Beginning with the line containing "S1: button (GND, SEL1) -> button (+12V, GND)" and going on through the line containing "U3: OR 74HC32", the lines below are to be returned exactly, pictures excluded and nothing added.

Edit difference data
"""
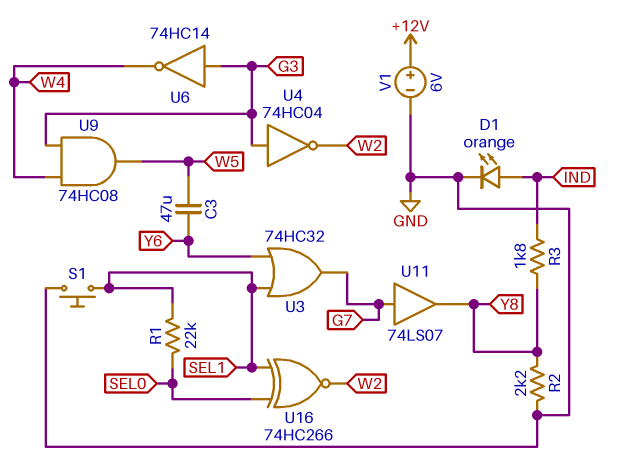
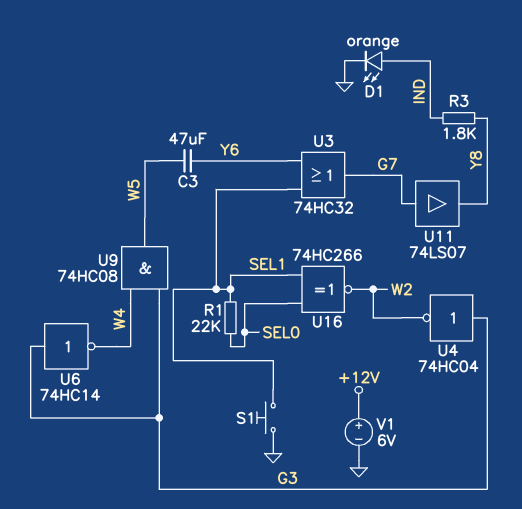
R2: 2.2k (GND, Y8) -> none

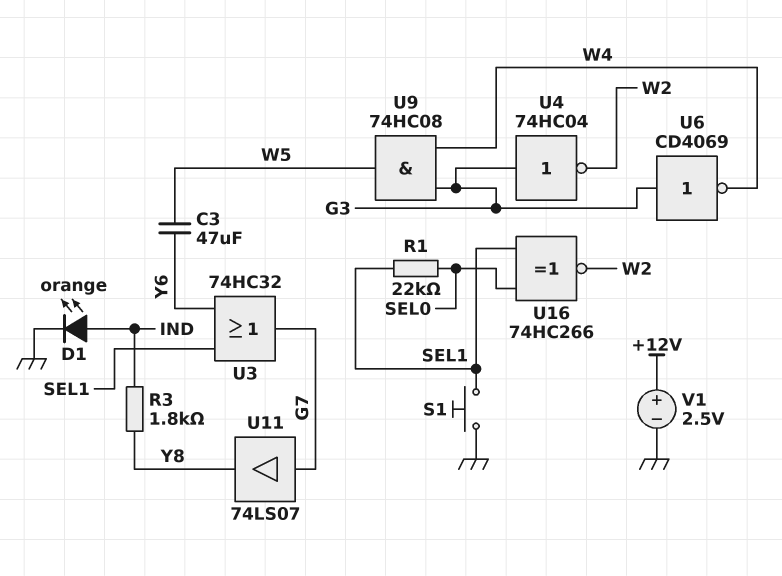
U6: NOT 74HC14 (in G3, out W4) -> NOT CD4069 (in G3, out W4)
V1: 6V (plus +12V, minus GND) -> 2.5V (plus +12V, minus GND)

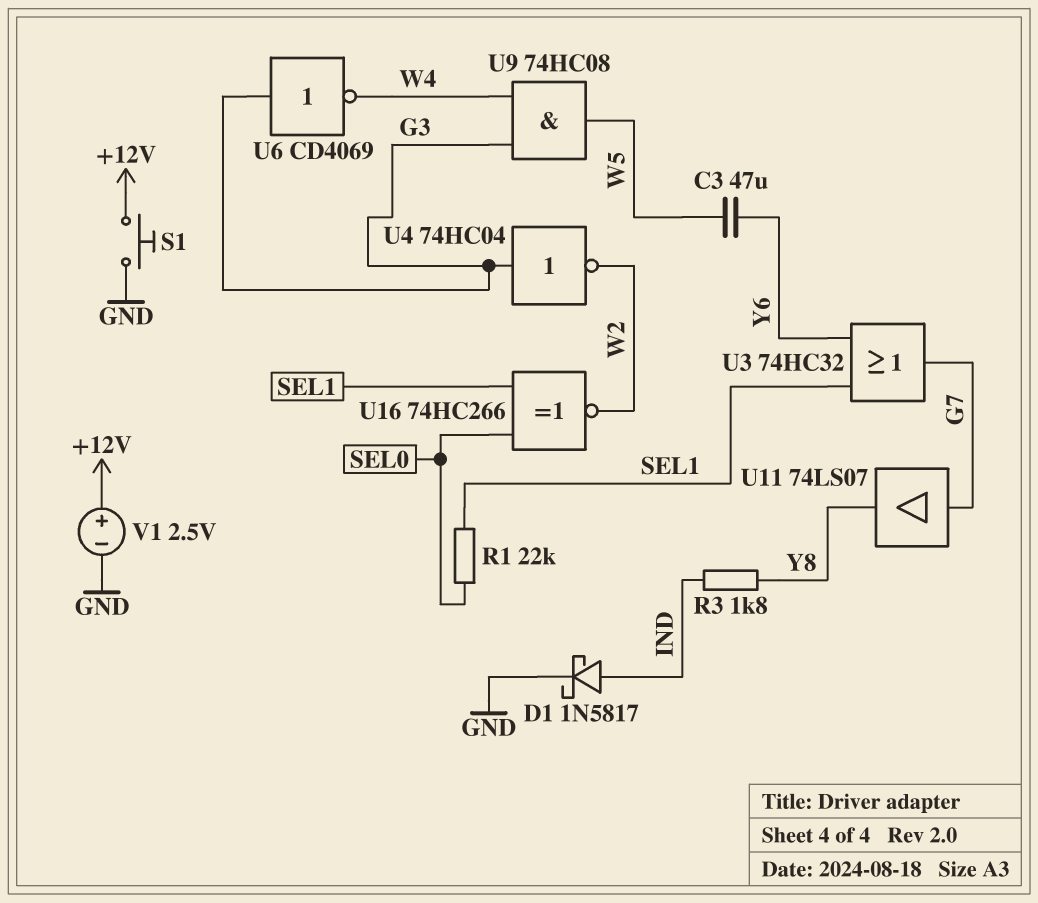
D1: LED orange (A IND, K GND) -> schottky 1N5817 (A IND, K GND)
S1: button (GND, SEL1) -> button (+12V, GND)

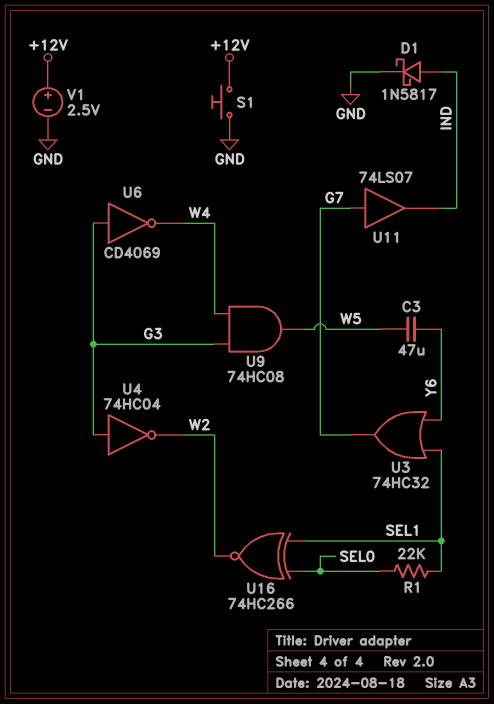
R3: 1.8k (IND, Y8) -> none
U11: buffer 74LS07 (in G7, out Y8) -> buffer 74LS07 (in G7, out IND)

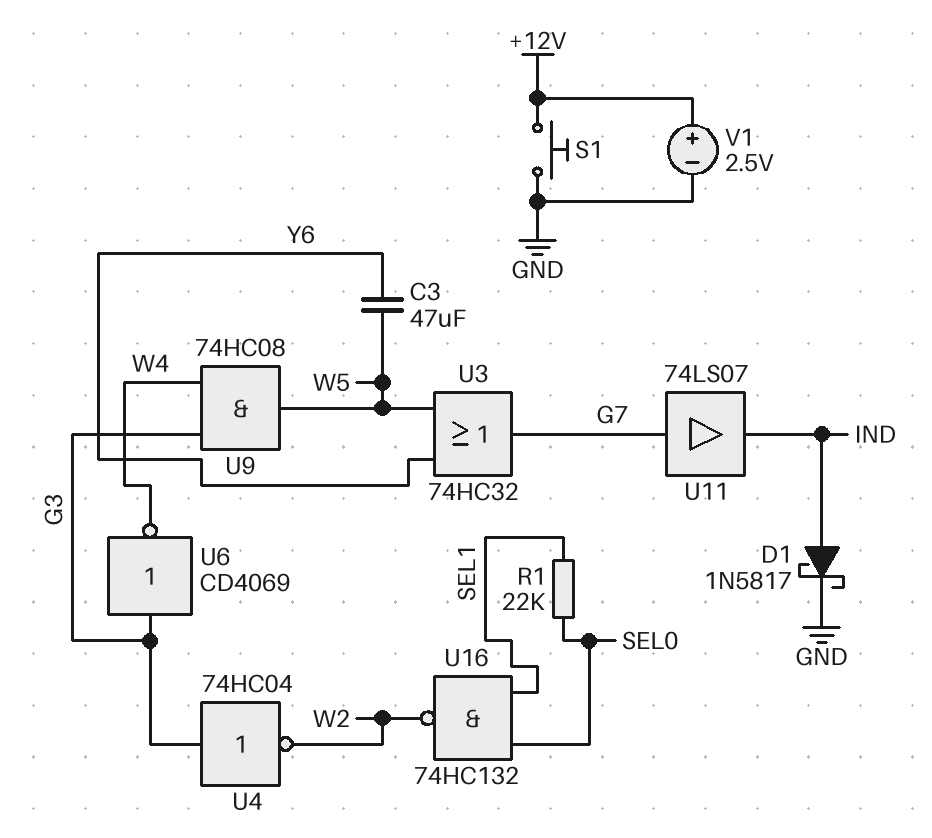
U3: OR 74HC32 (in SEL1, in Y6, out G7) -> OR 74HC32 (in W5, in Y6, out G7)
U16: XNOR 74HC266 (in SEL0, in SEL1, out W2) -> NAND 74HC132 (in SEL0, in SEL1, out W2)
"""
* **RESULT OF THE TASK**
S1: button (GND, SEL1) -> button (+12V, GND)

R3: 1.8k (IND, Y8) -> none
U11: buffer 74LS07 (in G7, out Y8) -> buffer 74LS07 (in G7, out IND)

U3: OR 74HC32 (in SEL1, in Y6, out G7) -> OR 74HC32 (in W5, in Y6, out G7)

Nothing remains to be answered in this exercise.